_Try it:_ Every line of the records below that holds the word "black" belongs in the answer.

(Items from a data source)
- Opening Delimiter -
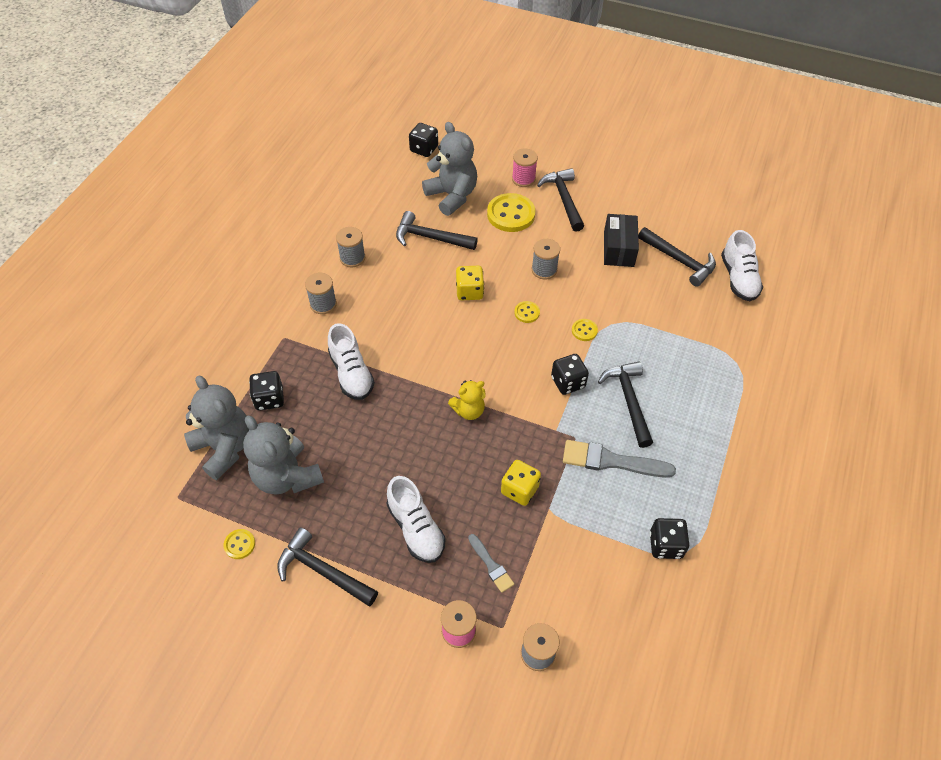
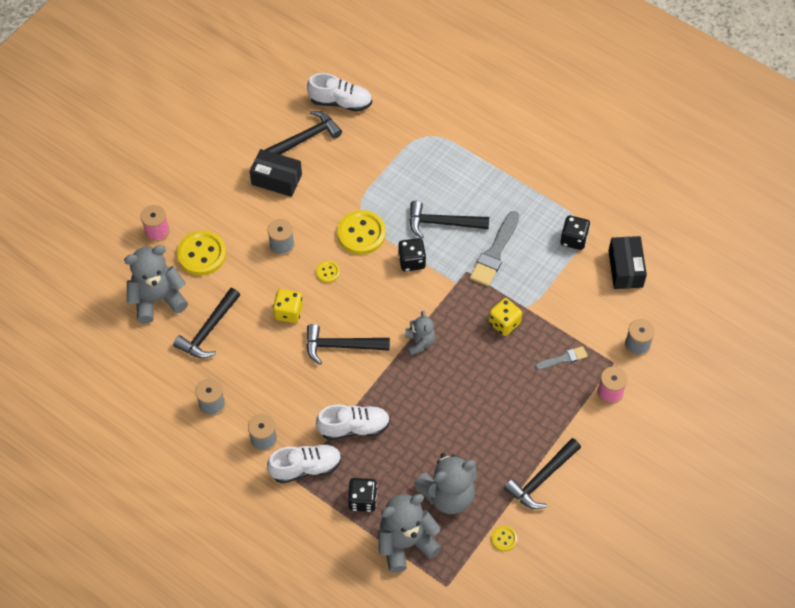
camera: 75 degrees left, 5 degrees up
(416, 528) = (520, 404): white shoe -> white shoe (305, 468)
(424, 149) = (77, 310): black dice -> none
(468, 410) = (419, 342): yellow teddy bear -> grey teddy bear
(563, 199) = (197, 205): black hammer -> black hammer (341, 346)
(584, 330) = (361, 233): yellow button -> yellow button, size x2.07
(647, 617) = (625, 269): none -> black box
- Closing Delimiter -
_Solution to this exercise:_
(424, 149) = (77, 310): black dice -> none
(563, 199) = (197, 205): black hammer -> black hammer (341, 346)
(647, 617) = (625, 269): none -> black box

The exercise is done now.